◆ **Task objective**: Your answer must be the lines of the entries below, exactly as written, from the first line through the line containing "(704, 322) = (537, 391): green".

◆ **Records for the task**:
______________________________

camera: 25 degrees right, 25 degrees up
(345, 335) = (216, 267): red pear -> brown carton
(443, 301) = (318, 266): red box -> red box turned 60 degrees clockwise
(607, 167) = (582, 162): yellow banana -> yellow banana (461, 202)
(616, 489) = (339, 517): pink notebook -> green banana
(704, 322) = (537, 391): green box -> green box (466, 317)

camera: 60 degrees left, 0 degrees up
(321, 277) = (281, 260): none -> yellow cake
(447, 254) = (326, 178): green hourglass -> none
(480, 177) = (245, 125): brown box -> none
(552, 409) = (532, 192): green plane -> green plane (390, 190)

______________________________

◆ **Answer to this exercise**:
camera: 25 degrees right, 25 degrees up
(345, 335) = (216, 267): red pear -> brown carton
(443, 301) = (318, 266): red box -> red box turned 60 degrees clockwise
(607, 167) = (582, 162): yellow banana -> yellow banana (461, 202)
(616, 489) = (339, 517): pink notebook -> green banana
(704, 322) = (537, 391): green box -> green box (466, 317)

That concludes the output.